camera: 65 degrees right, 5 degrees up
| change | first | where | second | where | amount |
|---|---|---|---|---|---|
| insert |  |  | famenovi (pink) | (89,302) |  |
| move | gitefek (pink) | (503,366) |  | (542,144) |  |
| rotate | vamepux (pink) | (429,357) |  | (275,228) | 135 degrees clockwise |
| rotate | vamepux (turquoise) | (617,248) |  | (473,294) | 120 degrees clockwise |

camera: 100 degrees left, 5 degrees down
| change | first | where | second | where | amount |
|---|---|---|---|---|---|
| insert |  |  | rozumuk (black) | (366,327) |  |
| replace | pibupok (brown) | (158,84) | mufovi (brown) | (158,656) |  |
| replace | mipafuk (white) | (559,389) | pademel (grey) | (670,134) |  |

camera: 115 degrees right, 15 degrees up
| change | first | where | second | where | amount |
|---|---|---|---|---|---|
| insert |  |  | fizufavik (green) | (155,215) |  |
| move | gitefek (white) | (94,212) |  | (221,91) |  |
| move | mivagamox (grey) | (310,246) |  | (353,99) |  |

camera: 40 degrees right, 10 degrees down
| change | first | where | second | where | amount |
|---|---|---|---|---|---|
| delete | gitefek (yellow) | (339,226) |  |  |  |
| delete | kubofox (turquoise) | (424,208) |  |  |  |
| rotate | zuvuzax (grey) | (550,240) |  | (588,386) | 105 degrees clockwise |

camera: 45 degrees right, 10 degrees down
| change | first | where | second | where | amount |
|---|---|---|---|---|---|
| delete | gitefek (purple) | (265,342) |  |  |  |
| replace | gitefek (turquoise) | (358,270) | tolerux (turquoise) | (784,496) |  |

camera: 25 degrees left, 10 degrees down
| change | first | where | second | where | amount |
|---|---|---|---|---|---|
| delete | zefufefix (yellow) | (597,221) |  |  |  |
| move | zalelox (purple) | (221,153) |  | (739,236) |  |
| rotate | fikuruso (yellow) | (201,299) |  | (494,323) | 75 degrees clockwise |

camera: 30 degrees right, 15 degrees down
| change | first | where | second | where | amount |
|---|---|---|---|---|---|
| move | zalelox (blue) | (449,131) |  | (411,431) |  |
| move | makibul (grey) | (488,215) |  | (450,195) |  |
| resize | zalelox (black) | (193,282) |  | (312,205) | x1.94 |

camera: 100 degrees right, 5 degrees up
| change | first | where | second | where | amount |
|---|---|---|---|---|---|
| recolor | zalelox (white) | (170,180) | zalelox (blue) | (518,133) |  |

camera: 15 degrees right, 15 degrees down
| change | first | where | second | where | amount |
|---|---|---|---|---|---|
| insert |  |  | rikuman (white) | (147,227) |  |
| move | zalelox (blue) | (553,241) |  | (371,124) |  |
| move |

=-=-=

> EXERCISE OBJECTIVE:
Please go through the data and copy each line containing the word "pink".

> OUTPUT OF THE TASK:
| insert |  |  | famenovi (pink) | (89,302) |  |
| move | gitefek (pink) | (503,366) |  | (542,144) |  |
| rotate | vamepux (pink) | (429,357) |  | (275,228) | 135 degrees clockwise |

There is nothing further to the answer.